-- PROVIDED DATA follows --

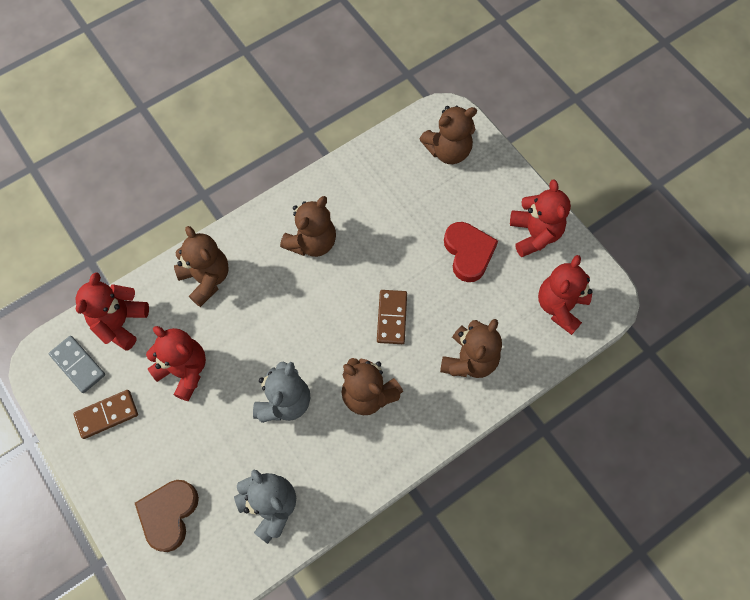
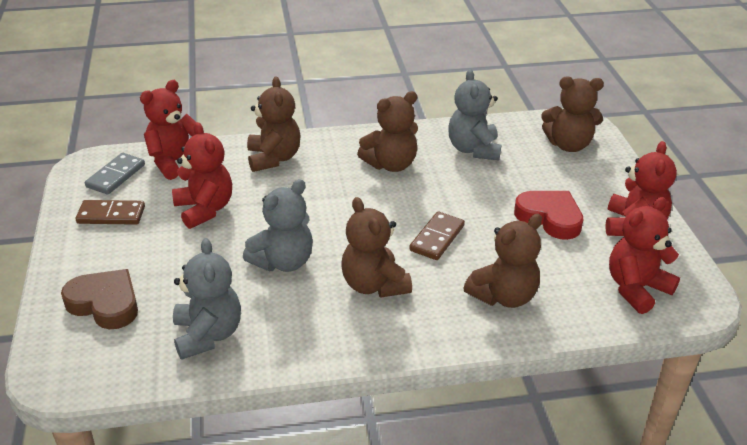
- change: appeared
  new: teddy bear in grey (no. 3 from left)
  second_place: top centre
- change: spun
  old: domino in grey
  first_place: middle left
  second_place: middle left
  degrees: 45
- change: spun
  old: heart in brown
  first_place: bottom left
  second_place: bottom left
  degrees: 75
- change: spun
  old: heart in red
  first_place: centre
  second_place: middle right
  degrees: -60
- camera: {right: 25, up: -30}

-- PROVIDED DATA concluded --

> **WHAT THE EXERCISE ASKS**: Hand back all the entries exactly, leaving out the pictures.

> **OUTPUT OF THE EXERCISE**:
- change: appeared
  new: teddy bear in grey (no. 3 from left)
  second_place: top centre
- change: spun
  old: domino in grey
  first_place: middle left
  second_place: middle left
  degrees: 45
- change: spun
  old: heart in brown
  first_place: bottom left
  second_place: bottom left
  degrees: 75
- change: spun
  old: heart in red
  first_place: centre
  second_place: middle right
  degrees: -60
- camera: {right: 25, up: -30}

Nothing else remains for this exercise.